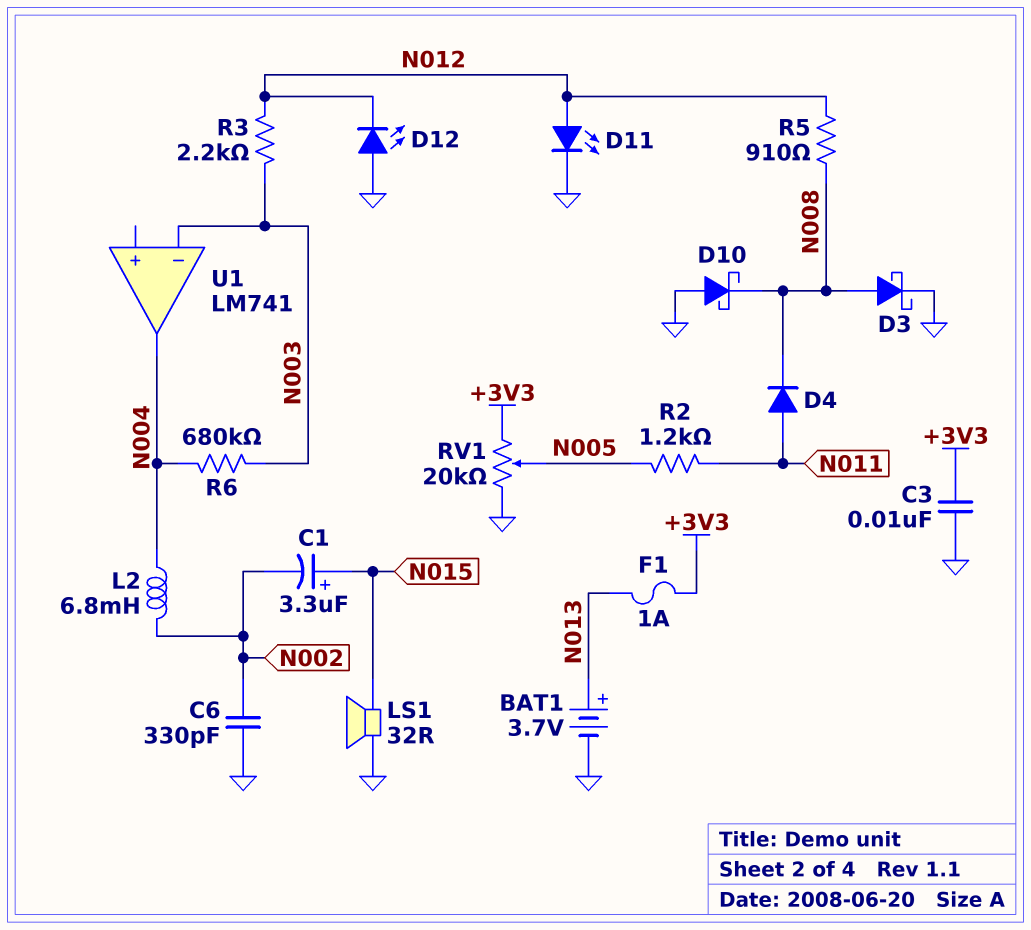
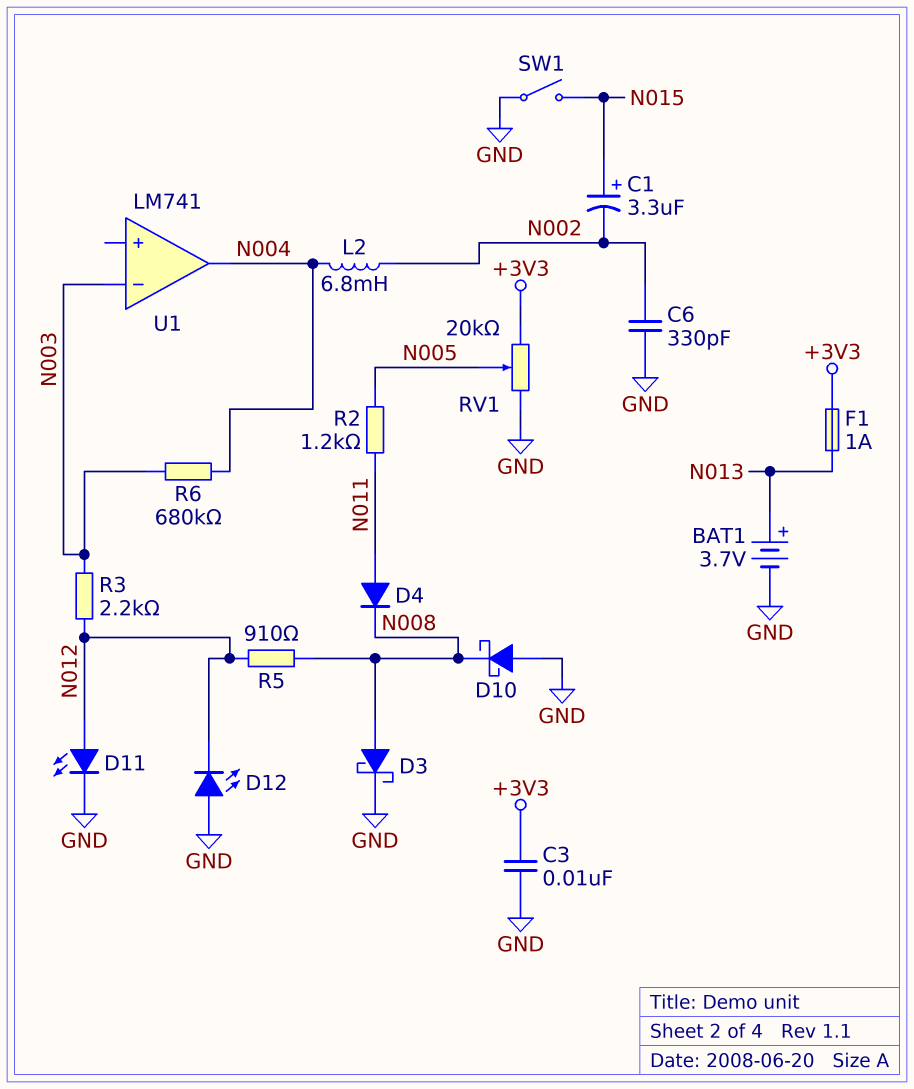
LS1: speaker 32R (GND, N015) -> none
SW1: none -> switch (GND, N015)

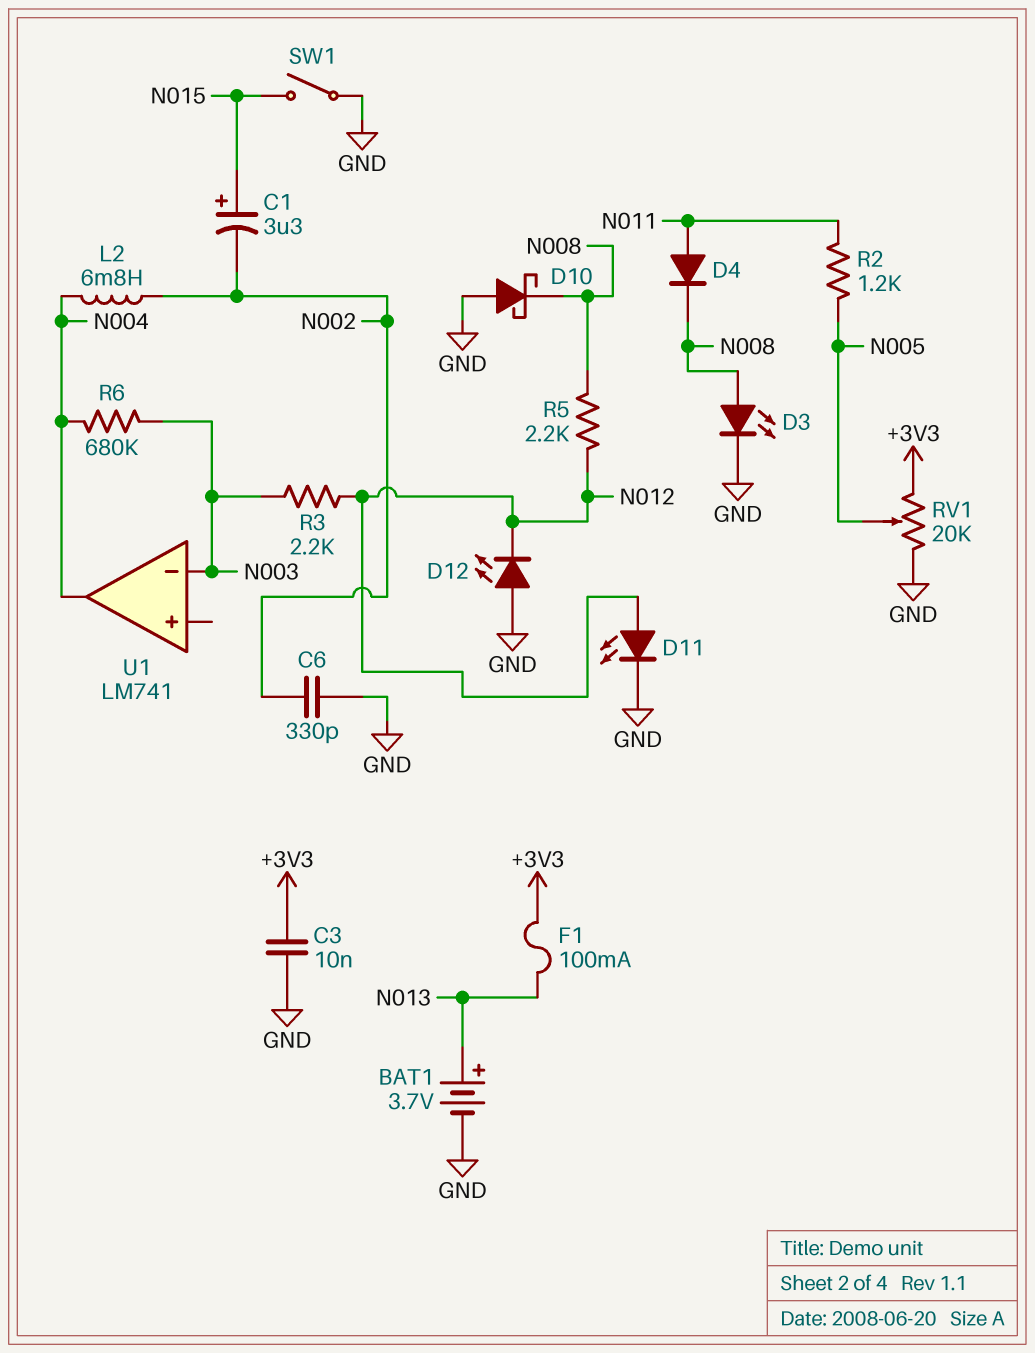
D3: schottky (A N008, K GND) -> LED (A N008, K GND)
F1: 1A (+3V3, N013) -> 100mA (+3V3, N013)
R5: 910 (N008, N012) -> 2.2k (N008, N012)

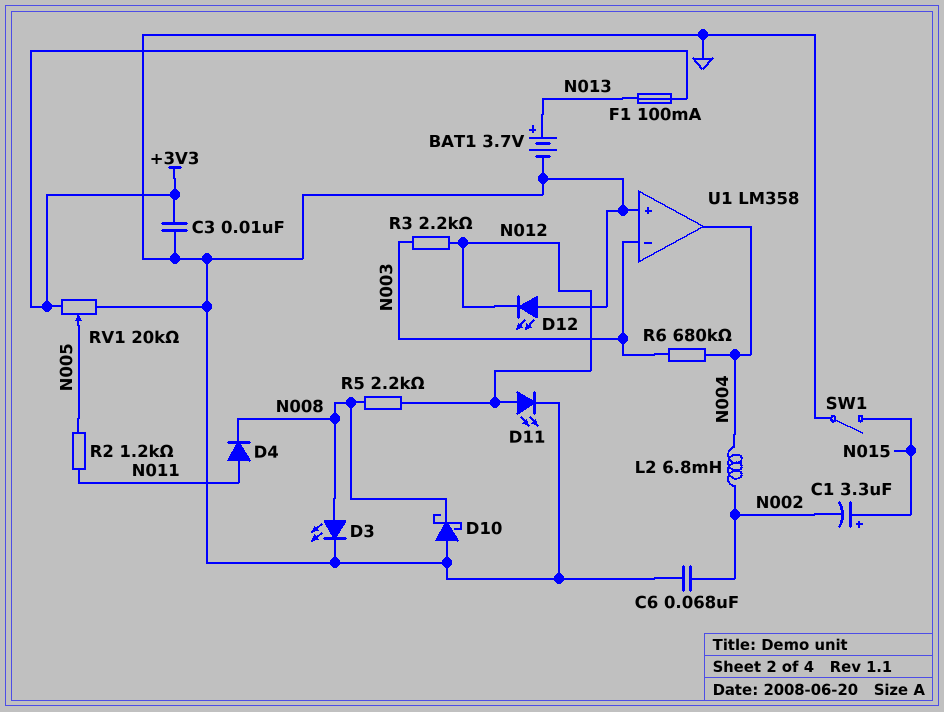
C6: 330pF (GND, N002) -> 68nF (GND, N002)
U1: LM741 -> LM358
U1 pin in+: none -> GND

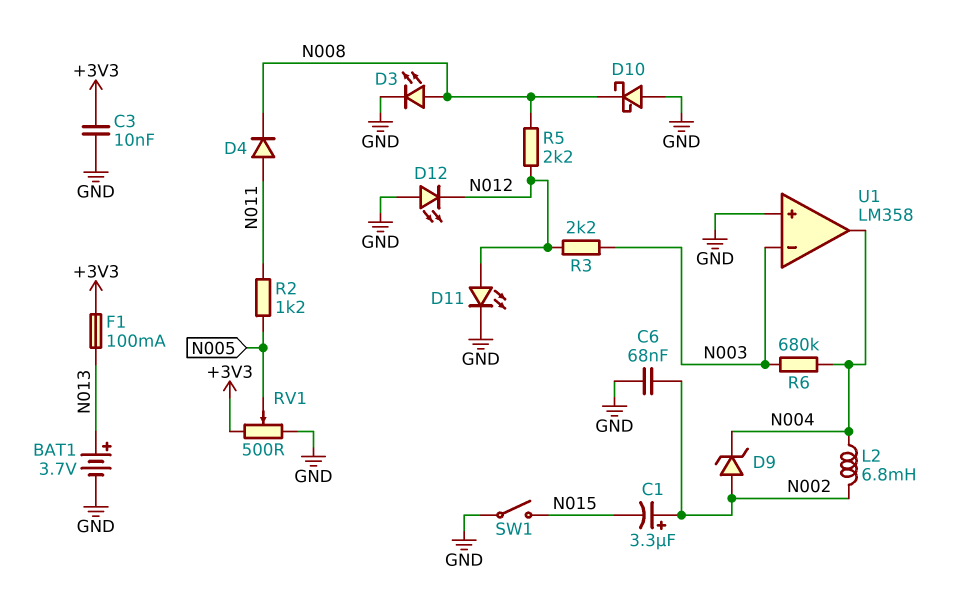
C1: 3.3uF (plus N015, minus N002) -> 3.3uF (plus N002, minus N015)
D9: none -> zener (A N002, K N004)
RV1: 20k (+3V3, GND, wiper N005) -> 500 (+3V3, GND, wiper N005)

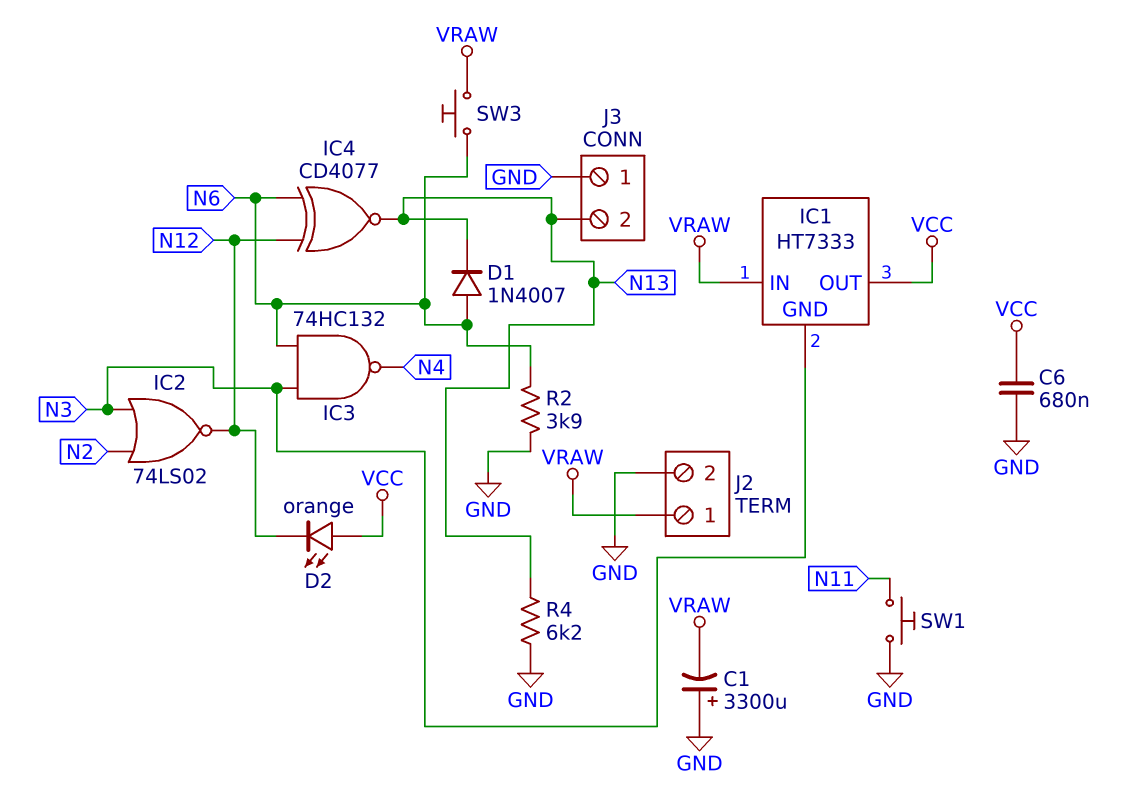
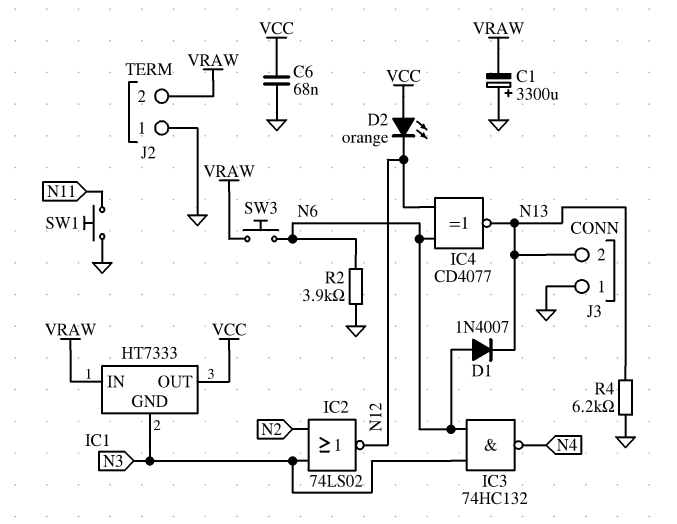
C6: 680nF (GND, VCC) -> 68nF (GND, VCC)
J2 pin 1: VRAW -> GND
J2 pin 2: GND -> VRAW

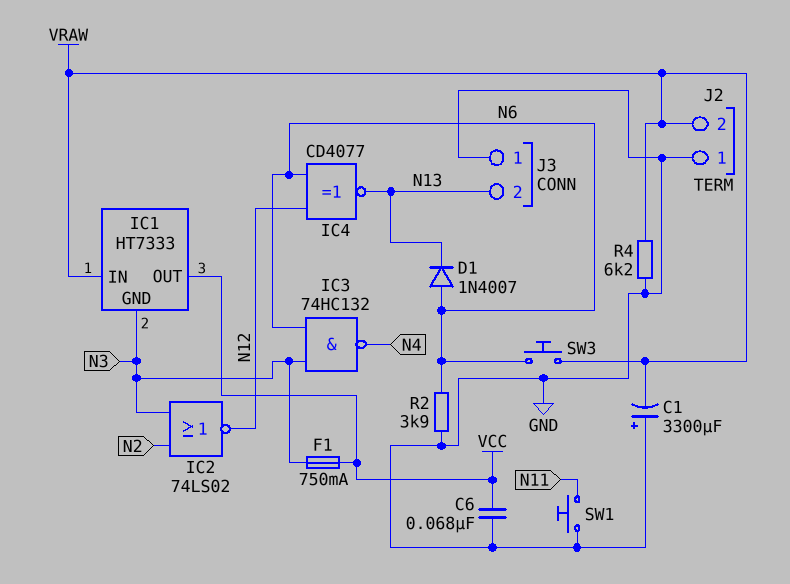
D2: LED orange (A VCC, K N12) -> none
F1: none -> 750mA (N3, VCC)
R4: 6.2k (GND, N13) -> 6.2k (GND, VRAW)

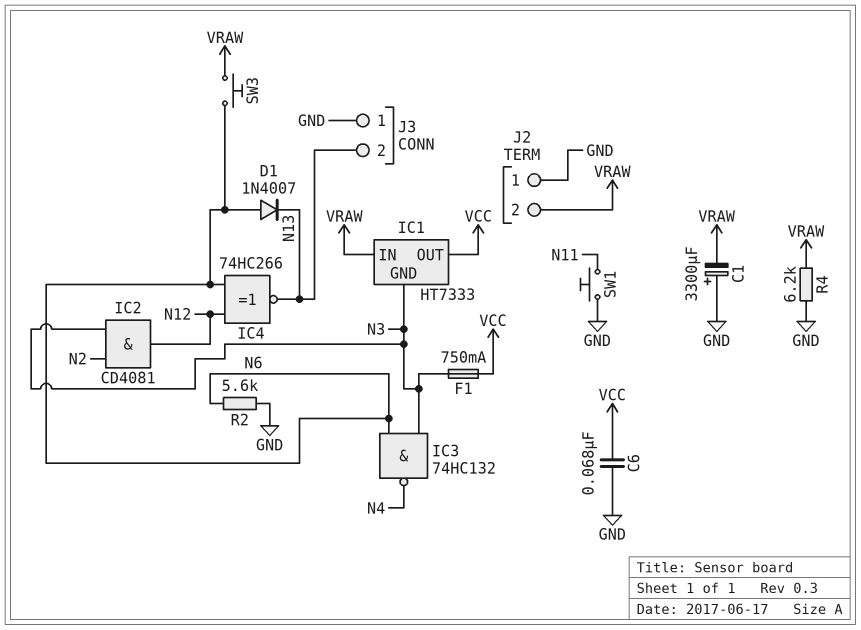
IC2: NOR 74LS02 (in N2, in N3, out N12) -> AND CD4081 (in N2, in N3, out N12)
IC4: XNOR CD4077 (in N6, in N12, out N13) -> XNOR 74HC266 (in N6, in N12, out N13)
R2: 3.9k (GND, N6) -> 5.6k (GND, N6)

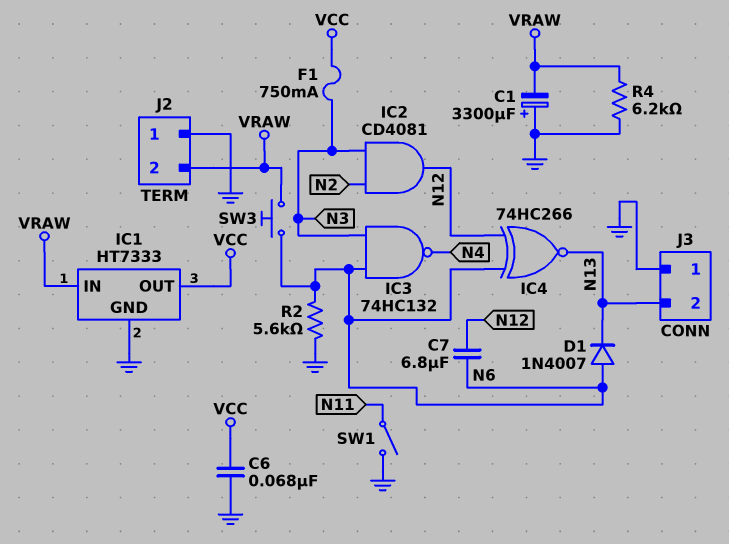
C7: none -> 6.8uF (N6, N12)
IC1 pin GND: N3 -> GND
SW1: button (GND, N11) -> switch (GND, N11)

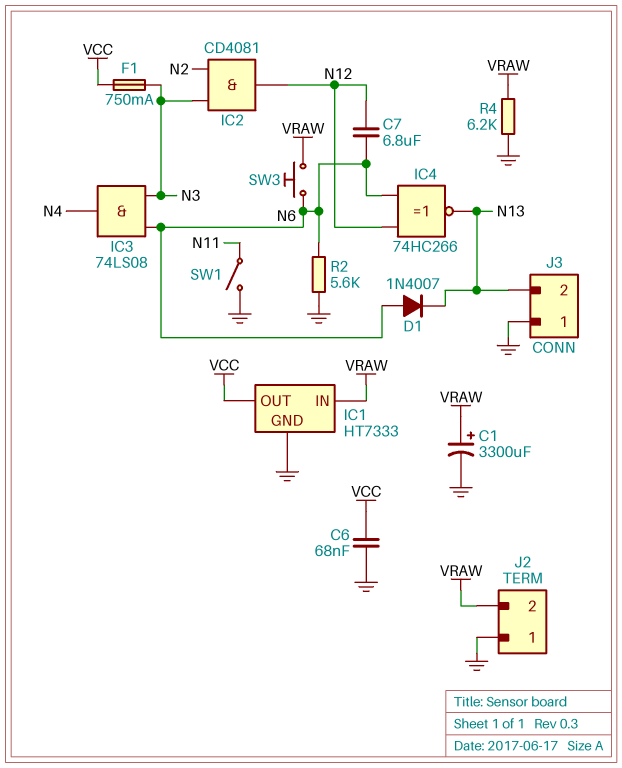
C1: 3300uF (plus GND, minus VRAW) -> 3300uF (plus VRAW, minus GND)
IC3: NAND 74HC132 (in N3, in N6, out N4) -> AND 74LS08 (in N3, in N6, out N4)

..........

Task to complete: Above are some entries; copy exactly the lines from the line with "D3: schottky (A" through the line with "C1: 3300uF (plus", both included, but none of the pictures.

Response area:
D3: schottky (A N008, K GND) -> LED (A N008, K GND)
F1: 1A (+3V3, N013) -> 100mA (+3V3, N013)
R5: 910 (N008, N012) -> 2.2k (N008, N012)

C6: 330pF (GND, N002) -> 68nF (GND, N002)
U1: LM741 -> LM358
U1 pin in+: none -> GND

C1: 3.3uF (plus N015, minus N002) -> 3.3uF (plus N002, minus N015)
D9: none -> zener (A N002, K N004)
RV1: 20k (+3V3, GND, wiper N005) -> 500 (+3V3, GND, wiper N005)

C6: 680nF (GND, VCC) -> 68nF (GND, VCC)
J2 pin 1: VRAW -> GND
J2 pin 2: GND -> VRAW

D2: LED orange (A VCC, K N12) -> none
F1: none -> 750mA (N3, VCC)
R4: 6.2k (GND, N13) -> 6.2k (GND, VRAW)

IC2: NOR 74LS02 (in N2, in N3, out N12) -> AND CD4081 (in N2, in N3, out N12)
IC4: XNOR CD4077 (in N6, in N12, out N13) -> XNOR 74HC266 (in N6, in N12, out N13)
R2: 3.9k (GND, N6) -> 5.6k (GND, N6)

C7: none -> 6.8uF (N6, N12)
IC1 pin GND: N3 -> GND
SW1: button (GND, N11) -> switch (GND, N11)

C1: 3300uF (plus GND, minus VRAW) -> 3300uF (plus VRAW, minus GND)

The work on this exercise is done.